SUPPLIED ENTRIES ▸
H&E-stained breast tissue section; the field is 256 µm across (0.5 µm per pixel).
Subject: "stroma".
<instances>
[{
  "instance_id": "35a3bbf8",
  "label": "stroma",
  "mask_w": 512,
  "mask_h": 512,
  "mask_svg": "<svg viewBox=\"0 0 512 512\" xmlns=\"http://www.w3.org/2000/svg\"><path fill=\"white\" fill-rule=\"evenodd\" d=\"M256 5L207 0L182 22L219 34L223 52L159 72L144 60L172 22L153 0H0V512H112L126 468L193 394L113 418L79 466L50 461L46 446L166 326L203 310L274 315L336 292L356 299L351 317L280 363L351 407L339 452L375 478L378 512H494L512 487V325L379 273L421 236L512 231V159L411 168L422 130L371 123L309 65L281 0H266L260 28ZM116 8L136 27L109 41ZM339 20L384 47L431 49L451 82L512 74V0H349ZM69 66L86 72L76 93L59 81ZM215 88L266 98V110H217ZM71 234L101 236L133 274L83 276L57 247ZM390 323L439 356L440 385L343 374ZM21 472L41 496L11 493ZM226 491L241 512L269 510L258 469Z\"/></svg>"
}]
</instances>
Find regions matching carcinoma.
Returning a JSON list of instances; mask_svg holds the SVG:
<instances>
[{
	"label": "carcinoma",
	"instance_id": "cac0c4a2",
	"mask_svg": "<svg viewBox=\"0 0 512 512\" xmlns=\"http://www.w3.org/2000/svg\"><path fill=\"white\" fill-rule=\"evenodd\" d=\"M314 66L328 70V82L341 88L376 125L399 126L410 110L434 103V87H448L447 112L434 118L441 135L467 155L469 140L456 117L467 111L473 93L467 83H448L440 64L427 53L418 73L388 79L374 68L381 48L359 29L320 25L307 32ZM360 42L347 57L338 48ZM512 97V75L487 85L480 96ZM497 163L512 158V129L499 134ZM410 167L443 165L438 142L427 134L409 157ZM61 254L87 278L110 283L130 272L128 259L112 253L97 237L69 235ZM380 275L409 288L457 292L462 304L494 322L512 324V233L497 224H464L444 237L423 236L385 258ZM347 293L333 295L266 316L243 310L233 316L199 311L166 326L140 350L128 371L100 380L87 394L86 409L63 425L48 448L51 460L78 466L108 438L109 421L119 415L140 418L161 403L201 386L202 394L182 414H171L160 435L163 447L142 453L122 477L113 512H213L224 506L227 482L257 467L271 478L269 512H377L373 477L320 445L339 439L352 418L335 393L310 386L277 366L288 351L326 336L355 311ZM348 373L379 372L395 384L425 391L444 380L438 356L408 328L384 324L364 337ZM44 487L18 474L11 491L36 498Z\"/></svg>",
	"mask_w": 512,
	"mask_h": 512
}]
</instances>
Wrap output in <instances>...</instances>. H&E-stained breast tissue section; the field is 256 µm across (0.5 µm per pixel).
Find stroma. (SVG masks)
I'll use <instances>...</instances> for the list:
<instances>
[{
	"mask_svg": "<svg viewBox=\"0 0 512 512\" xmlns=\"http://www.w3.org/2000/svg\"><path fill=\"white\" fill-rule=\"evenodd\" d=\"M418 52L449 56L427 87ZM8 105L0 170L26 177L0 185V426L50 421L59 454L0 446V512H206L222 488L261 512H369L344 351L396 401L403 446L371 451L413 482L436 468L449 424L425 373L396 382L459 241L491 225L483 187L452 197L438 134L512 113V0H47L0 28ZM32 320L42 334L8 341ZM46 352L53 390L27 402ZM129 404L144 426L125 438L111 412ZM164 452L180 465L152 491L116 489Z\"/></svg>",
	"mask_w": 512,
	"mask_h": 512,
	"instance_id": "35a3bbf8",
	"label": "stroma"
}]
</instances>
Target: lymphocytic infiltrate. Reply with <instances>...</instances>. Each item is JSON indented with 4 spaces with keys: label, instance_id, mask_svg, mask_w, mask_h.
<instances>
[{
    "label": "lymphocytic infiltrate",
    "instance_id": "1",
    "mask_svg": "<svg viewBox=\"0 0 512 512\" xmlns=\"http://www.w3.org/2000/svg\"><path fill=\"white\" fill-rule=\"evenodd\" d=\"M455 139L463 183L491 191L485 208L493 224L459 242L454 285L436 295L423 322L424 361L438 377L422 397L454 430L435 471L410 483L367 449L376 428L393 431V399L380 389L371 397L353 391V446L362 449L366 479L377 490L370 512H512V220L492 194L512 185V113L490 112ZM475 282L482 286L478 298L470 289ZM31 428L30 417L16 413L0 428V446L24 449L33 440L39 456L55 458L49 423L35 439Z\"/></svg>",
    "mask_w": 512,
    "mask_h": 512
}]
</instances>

EXERCISE DIRECTIONS ▸ Write out the material exactly as given.

CORRECT RESPONSE ▸
H&E-stained breast tissue section; the field is 256 µm across (0.5 µm per pixel).
Subject: "stroma".
<instances>
[{
  "instance_id": "35a3bbf8",
  "label": "stroma",
  "mask_w": 512,
  "mask_h": 512,
  "mask_svg": "<svg viewBox=\"0 0 512 512\" xmlns=\"http://www.w3.org/2000/svg\"><path fill=\"white\" fill-rule=\"evenodd\" d=\"M256 5L207 0L182 22L219 34L223 52L159 72L144 60L172 22L153 0H0V512H112L126 468L193 394L113 418L79 466L50 461L46 446L166 326L203 310L274 315L336 292L356 299L351 317L280 363L351 407L339 452L375 478L378 512H494L512 487V325L379 273L421 236L512 231V159L411 168L422 130L371 123L309 65L281 0H266L260 28ZM116 8L136 27L109 41ZM339 20L384 47L431 49L451 82L512 74V0H349ZM69 66L86 72L76 93L59 81ZM215 88L266 98V110H217ZM71 234L101 236L133 274L83 276L57 247ZM390 323L439 356L440 385L343 374ZM21 472L41 496L11 493ZM226 491L241 512L269 510L258 469Z\"/></svg>"
}]
</instances>
Find regions matching carcinoma.
Returning a JSON list of instances; mask_svg holds the SVG:
<instances>
[{
	"label": "carcinoma",
	"instance_id": "cac0c4a2",
	"mask_svg": "<svg viewBox=\"0 0 512 512\" xmlns=\"http://www.w3.org/2000/svg\"><path fill=\"white\" fill-rule=\"evenodd\" d=\"M314 66L328 70V82L341 88L376 125L399 126L410 110L434 103V87H448L447 112L434 118L441 135L467 155L469 140L456 117L467 111L473 93L467 83H448L440 64L427 53L418 73L388 79L374 68L381 48L359 29L320 25L307 32ZM360 42L347 57L338 48ZM512 97V75L487 85L480 96ZM497 163L512 158V129L499 134ZM410 167L443 165L438 142L427 134L409 157ZM61 254L87 278L110 283L130 272L128 259L112 253L97 237L69 235ZM380 275L409 288L457 292L462 304L494 322L512 324V233L497 224H464L444 237L423 236L385 258ZM347 293L333 295L266 316L243 310L233 316L199 311L166 326L140 350L128 371L100 380L87 394L86 409L63 425L48 448L51 460L78 466L108 438L109 421L119 415L140 418L161 403L201 386L202 394L182 414H171L160 435L163 447L142 453L122 477L113 512H213L224 506L227 482L257 467L271 478L269 512H377L373 477L320 445L339 439L352 418L335 393L310 386L277 366L288 351L326 336L355 311ZM348 373L379 372L395 384L425 391L444 380L438 356L408 328L384 324L364 337ZM44 487L18 474L11 491L36 498Z\"/></svg>",
	"mask_w": 512,
	"mask_h": 512
}]
</instances>
Wrap output in <instances>...</instances>. H&E-stained breast tissue section; the field is 256 µm across (0.5 µm per pixel).
Find stroma. (SVG masks)
I'll use <instances>...</instances> for the list:
<instances>
[{
	"mask_svg": "<svg viewBox=\"0 0 512 512\" xmlns=\"http://www.w3.org/2000/svg\"><path fill=\"white\" fill-rule=\"evenodd\" d=\"M418 52L449 56L427 87ZM8 105L0 170L26 177L0 185V426L50 421L59 454L0 446V512H206L222 488L261 512H369L344 351L396 401L403 446L371 451L413 482L436 468L449 424L425 373L396 382L459 241L491 225L483 187L452 197L438 134L512 113V0H47L0 28ZM32 320L42 334L8 341ZM46 352L53 390L27 402ZM129 404L144 426L125 438L111 412ZM164 452L180 465L152 491L116 489Z\"/></svg>",
	"mask_w": 512,
	"mask_h": 512,
	"instance_id": "35a3bbf8",
	"label": "stroma"
}]
</instances>
Target: lymphocytic infiltrate. Reply with <instances>...</instances>. Each item is JSON indented with 4 spaces with keys: label, instance_id, mask_svg, mask_w, mask_h.
<instances>
[{
    "label": "lymphocytic infiltrate",
    "instance_id": "1",
    "mask_svg": "<svg viewBox=\"0 0 512 512\" xmlns=\"http://www.w3.org/2000/svg\"><path fill=\"white\" fill-rule=\"evenodd\" d=\"M455 139L463 183L491 191L485 208L493 224L459 242L454 285L436 295L423 322L424 361L438 377L422 397L454 430L435 471L410 483L367 449L376 428L393 431V399L380 389L371 397L353 391V446L362 449L366 479L377 490L370 512H512V220L492 194L512 185V113L490 112ZM475 282L482 286L478 298L470 289ZM31 428L30 417L16 413L0 428V446L24 449L33 440L39 456L55 458L49 423L35 439Z\"/></svg>",
    "mask_w": 512,
    "mask_h": 512
}]
</instances>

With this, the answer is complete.